Supplied data
:::
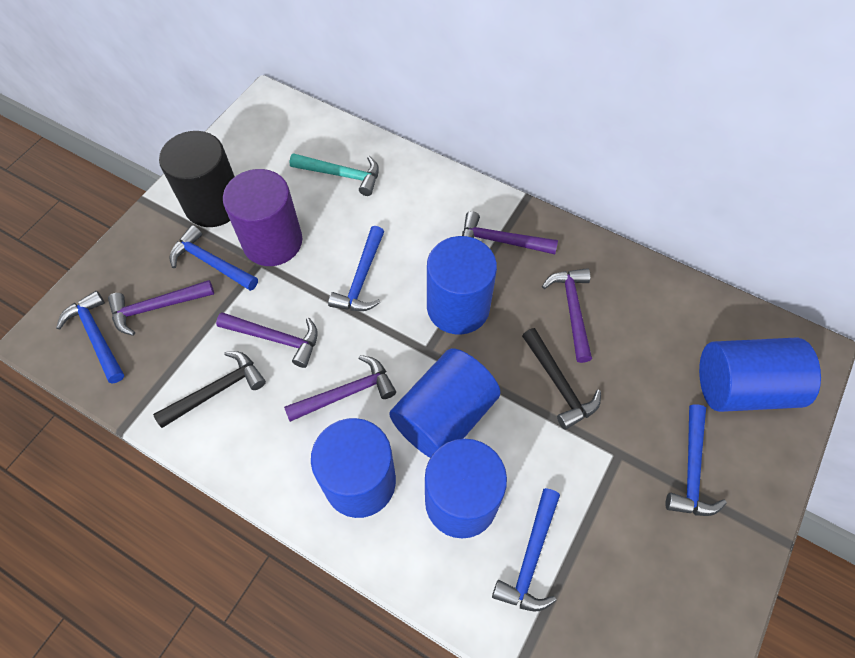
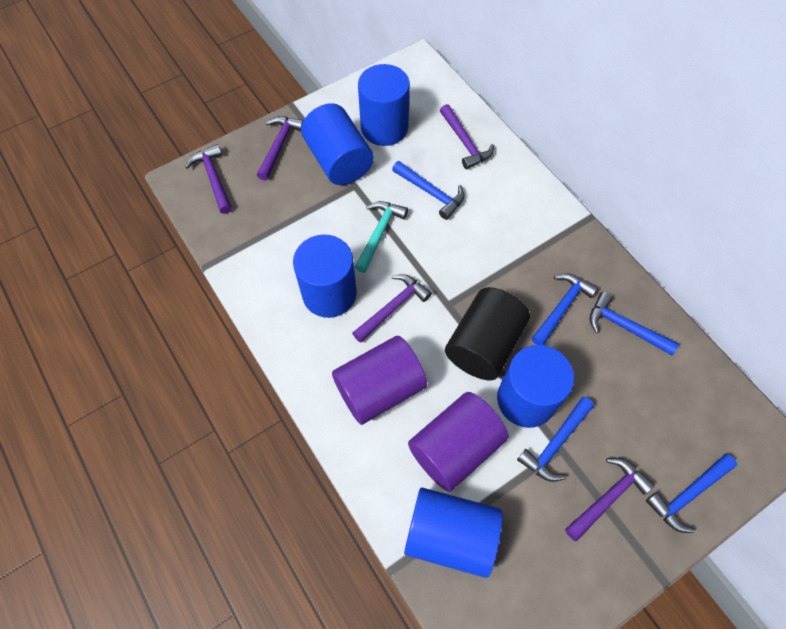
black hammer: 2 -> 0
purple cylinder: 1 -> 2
:::
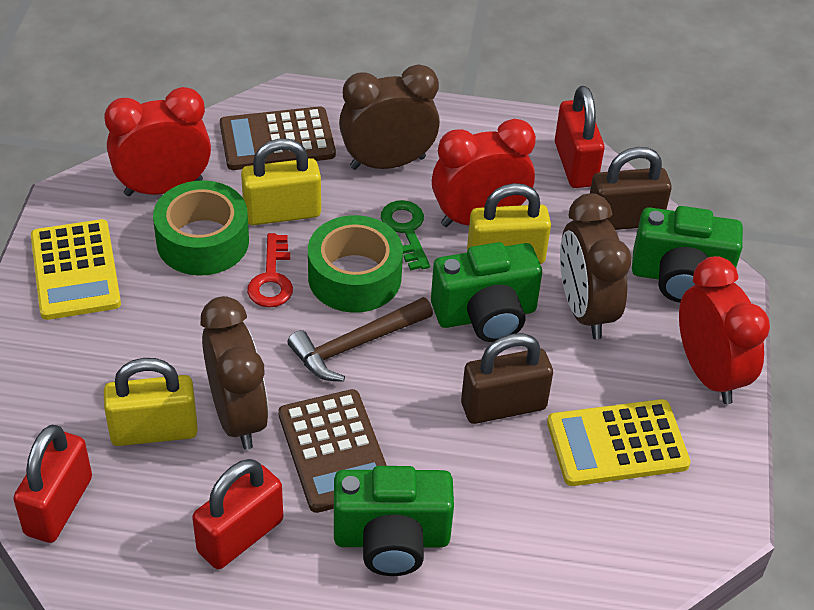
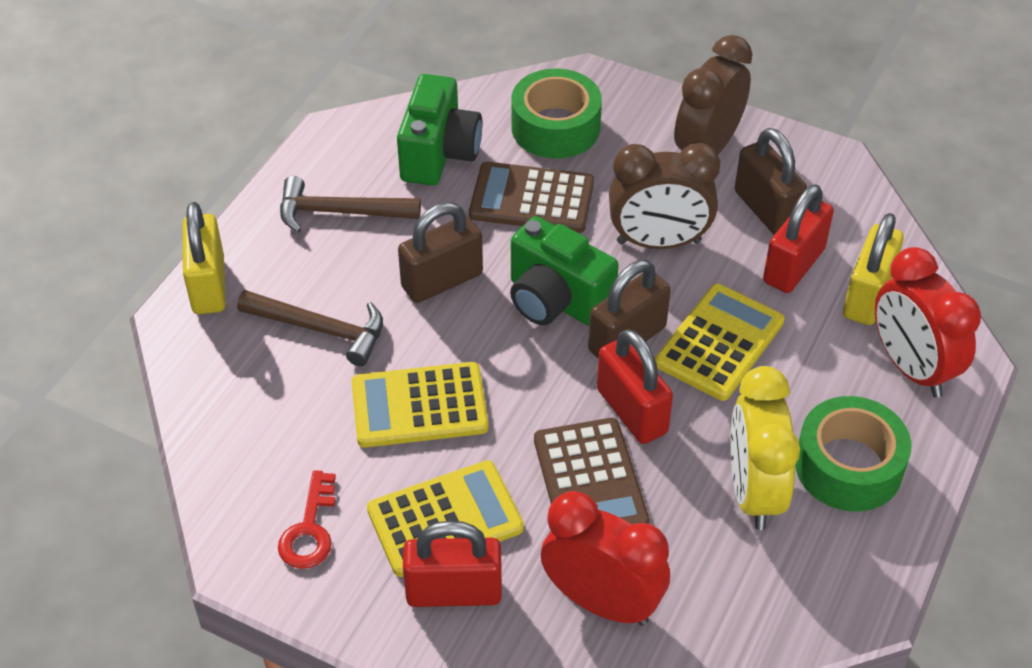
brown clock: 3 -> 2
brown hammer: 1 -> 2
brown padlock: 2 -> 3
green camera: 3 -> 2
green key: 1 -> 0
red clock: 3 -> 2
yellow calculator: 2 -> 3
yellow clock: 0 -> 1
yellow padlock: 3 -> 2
:::
Exercise details
Given the data above, transcribe exactly the lines from the one containing "yellow calculator: 2 -> 3" down to the one containing "yellow padlock: 3 -> 2", and no others.

Answer
yellow calculator: 2 -> 3
yellow clock: 0 -> 1
yellow padlock: 3 -> 2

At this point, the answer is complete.